=== Begin Enclosure ===

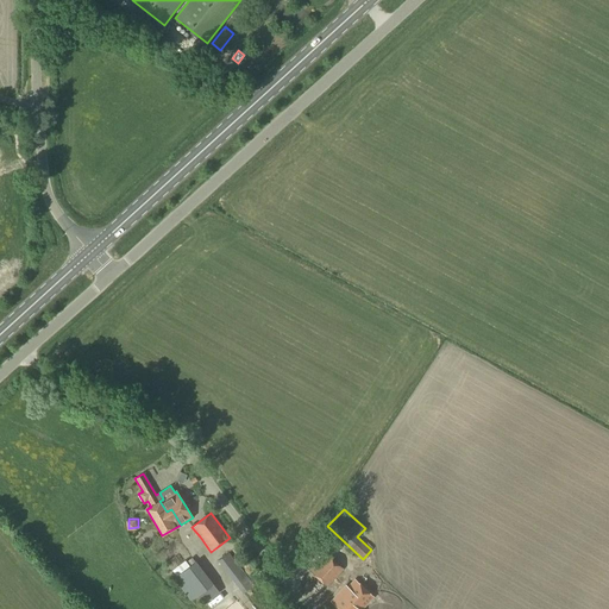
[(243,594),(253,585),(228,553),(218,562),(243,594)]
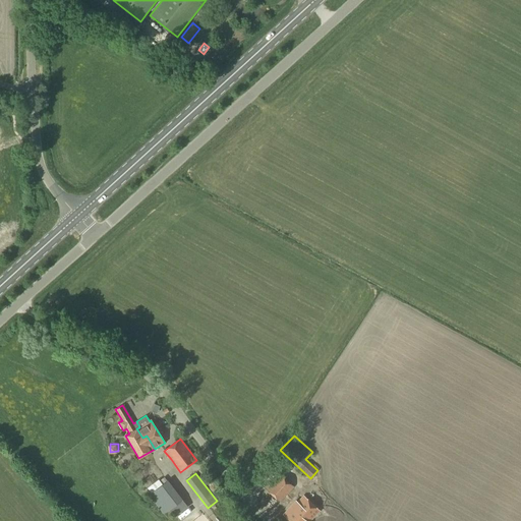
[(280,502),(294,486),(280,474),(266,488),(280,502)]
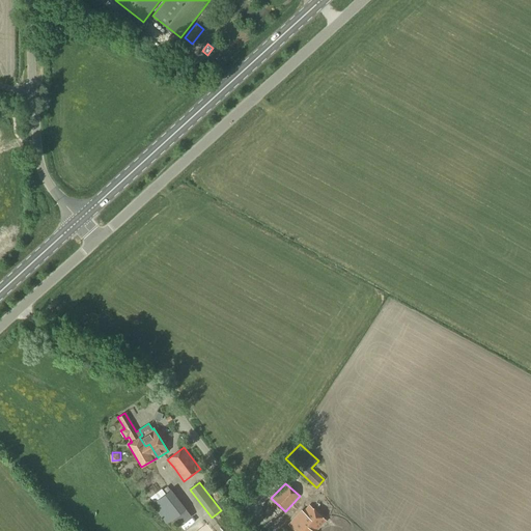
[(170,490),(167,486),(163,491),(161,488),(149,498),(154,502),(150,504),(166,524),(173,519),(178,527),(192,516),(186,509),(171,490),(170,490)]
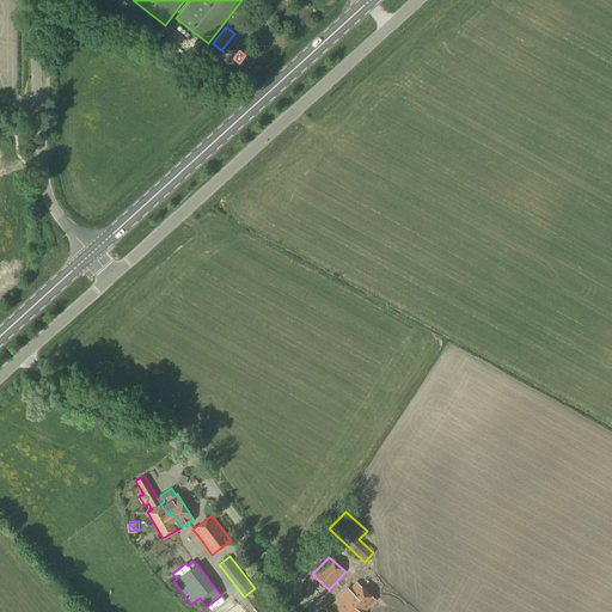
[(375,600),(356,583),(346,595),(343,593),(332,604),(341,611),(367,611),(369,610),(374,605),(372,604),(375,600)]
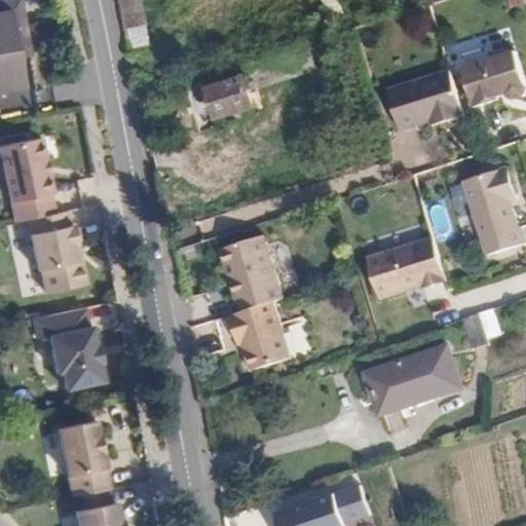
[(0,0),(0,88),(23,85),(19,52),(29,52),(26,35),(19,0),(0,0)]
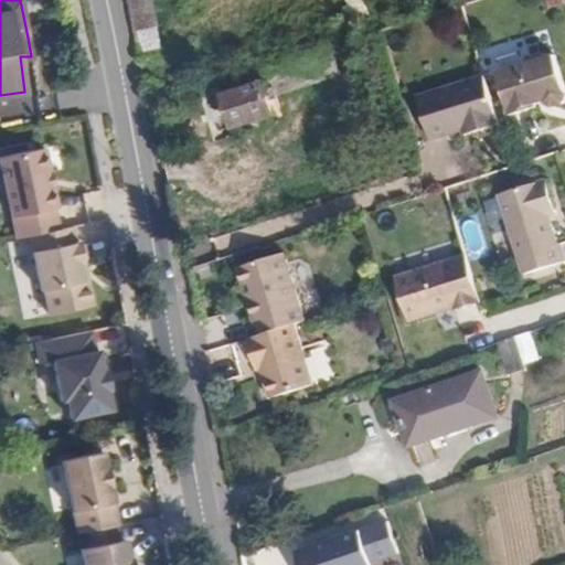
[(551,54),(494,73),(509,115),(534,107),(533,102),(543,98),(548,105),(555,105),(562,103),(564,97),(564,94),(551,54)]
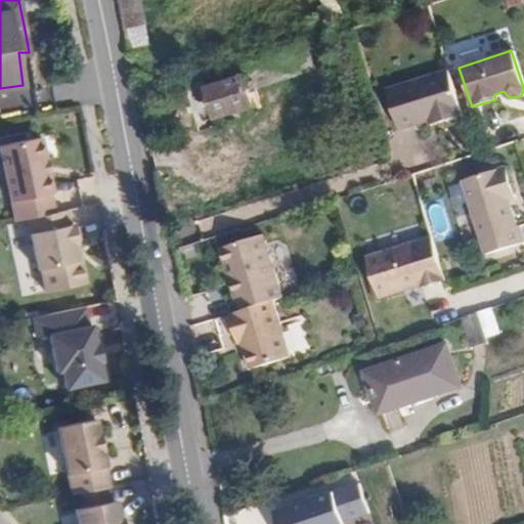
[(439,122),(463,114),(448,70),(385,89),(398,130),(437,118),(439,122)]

=== End Enclosure ===

> [What is expected] I'd like the entries above repeated exactly, but without any of their pictures.

> [Answer section]
[(243,594),(253,585),(228,553),(218,562),(243,594)]
[(280,502),(294,486),(280,474),(266,488),(280,502)]
[(170,490),(167,486),(163,491),(161,488),(149,498),(154,502),(150,504),(166,524),(173,519),(178,527),(192,516),(186,509),(171,490),(170,490)]
[(375,600),(356,583),(346,595),(343,593),(332,604),(341,611),(367,611),(369,610),(374,605),(372,604),(375,600)]
[(0,0),(0,88),(23,85),(19,52),(29,52),(26,35),(19,0),(0,0)]
[(551,54),(494,73),(509,115),(534,107),(533,102),(543,98),(548,105),(555,105),(562,103),(564,97),(564,94),(551,54)]
[(439,122),(463,114),(448,70),(385,89),(398,130),(437,118),(439,122)]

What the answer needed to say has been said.